• [Exercise]: Set down, character for character, everything in the records below from the line holding "The camera went 95" down to the line holding "Someone put down the yellow_spray_bottle", and no other line.

(Given records)

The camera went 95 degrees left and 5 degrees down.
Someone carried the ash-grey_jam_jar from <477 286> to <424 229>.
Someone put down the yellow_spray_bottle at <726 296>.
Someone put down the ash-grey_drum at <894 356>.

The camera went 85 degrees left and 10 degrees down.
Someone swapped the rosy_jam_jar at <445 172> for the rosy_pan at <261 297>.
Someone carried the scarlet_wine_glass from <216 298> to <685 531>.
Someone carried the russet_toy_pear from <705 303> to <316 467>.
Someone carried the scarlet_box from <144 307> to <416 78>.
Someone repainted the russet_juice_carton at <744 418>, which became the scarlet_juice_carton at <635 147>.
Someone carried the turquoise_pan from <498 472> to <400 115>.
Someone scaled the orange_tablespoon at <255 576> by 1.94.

(End Given records)
(Given records)

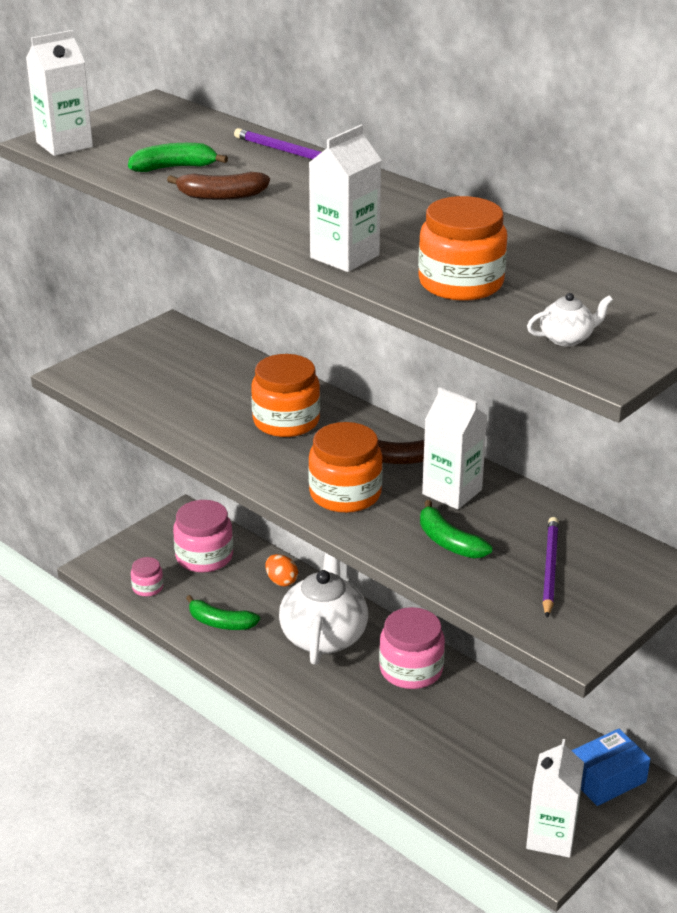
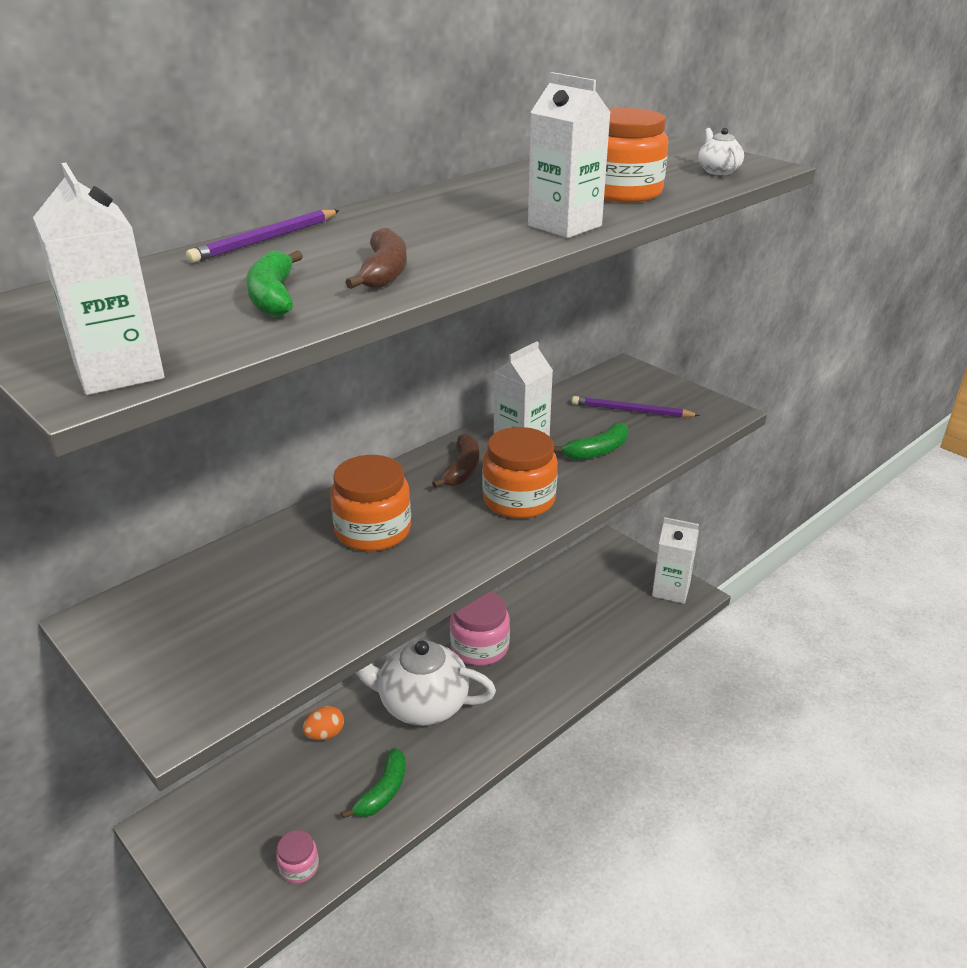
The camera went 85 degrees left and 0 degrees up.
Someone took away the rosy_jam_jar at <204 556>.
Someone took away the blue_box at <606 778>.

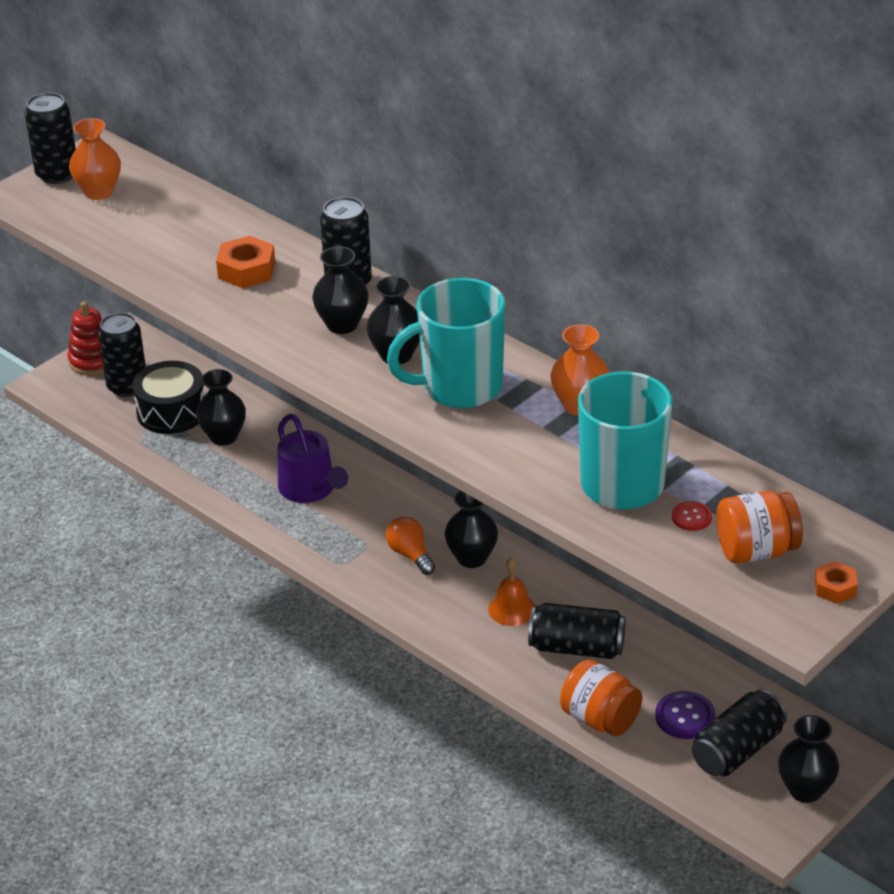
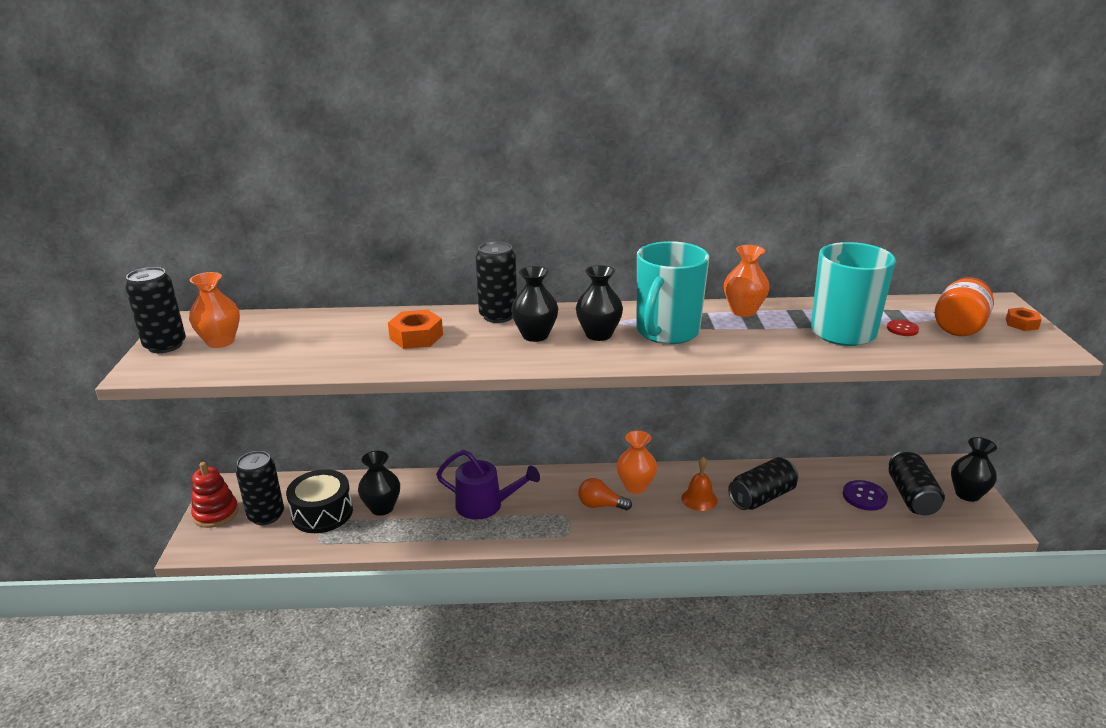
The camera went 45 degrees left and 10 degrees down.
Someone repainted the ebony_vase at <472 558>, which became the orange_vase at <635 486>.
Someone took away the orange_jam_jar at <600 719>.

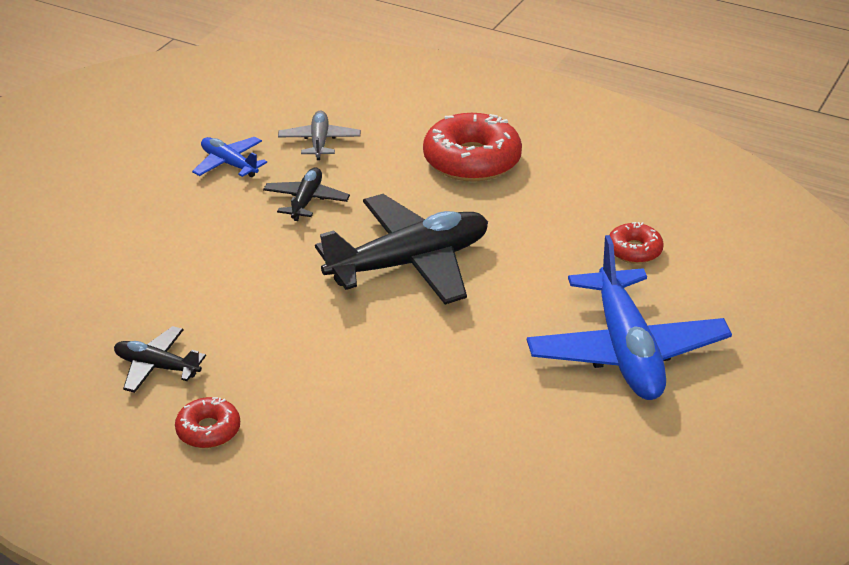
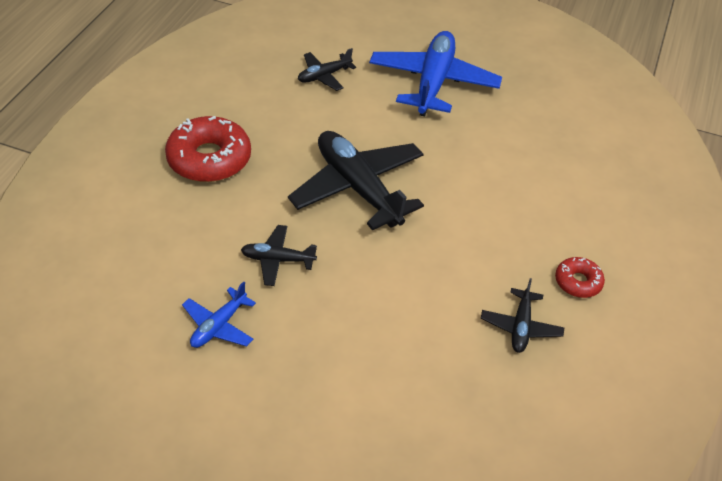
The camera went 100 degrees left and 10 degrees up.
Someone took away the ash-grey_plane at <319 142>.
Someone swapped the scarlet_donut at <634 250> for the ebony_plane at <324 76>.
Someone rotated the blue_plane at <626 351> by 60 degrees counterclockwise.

(End Given records)

• [Result below]:
The camera went 95 degrees left and 5 degrees down.
Someone carried the ash-grey_jam_jar from <477 286> to <424 229>.
Someone put down the yellow_spray_bottle at <726 296>.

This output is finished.